== Problem description ==
In the entries that follow, the line with "purple L-shape: (296, 24)" opens the range and the line with "red hexagon: (308, 358) -> (310, 361), moved" closes it; repeat that range exactly, both lines included.

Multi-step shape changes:
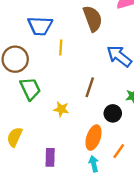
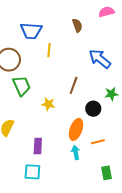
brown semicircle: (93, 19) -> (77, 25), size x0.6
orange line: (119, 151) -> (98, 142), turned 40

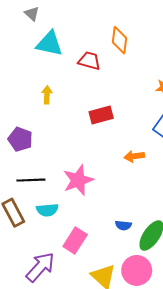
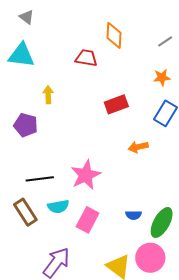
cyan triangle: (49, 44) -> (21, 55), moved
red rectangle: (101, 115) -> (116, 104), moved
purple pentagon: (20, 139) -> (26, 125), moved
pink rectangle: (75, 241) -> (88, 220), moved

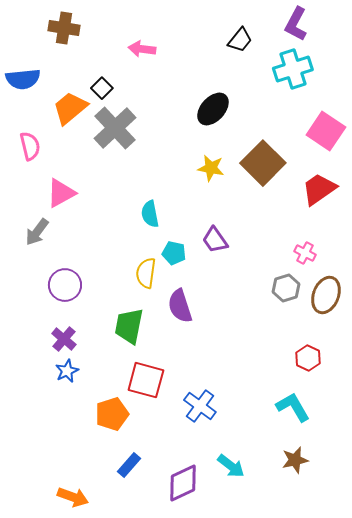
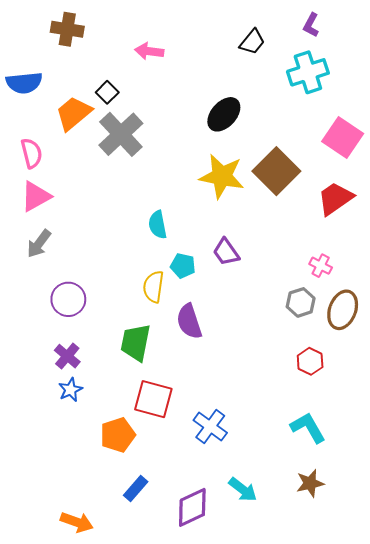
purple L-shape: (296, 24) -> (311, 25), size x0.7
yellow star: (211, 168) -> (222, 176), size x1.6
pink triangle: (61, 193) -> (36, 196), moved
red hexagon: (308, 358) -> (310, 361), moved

---

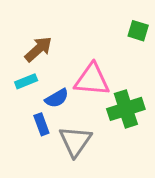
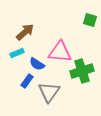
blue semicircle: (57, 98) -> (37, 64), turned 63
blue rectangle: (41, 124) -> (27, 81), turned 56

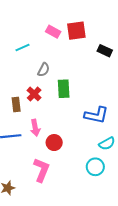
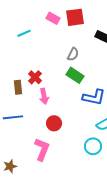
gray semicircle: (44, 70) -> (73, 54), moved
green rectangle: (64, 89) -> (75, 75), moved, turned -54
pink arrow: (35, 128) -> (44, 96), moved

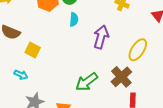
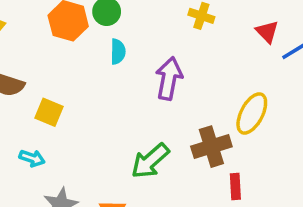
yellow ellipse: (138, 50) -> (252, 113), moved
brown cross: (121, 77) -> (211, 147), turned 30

== Your response ==
purple L-shape: (296, 24) -> (311, 25), size x0.7
yellow star: (211, 168) -> (222, 176), size x1.6
pink triangle: (61, 193) -> (36, 196), moved
red hexagon: (308, 358) -> (310, 361), moved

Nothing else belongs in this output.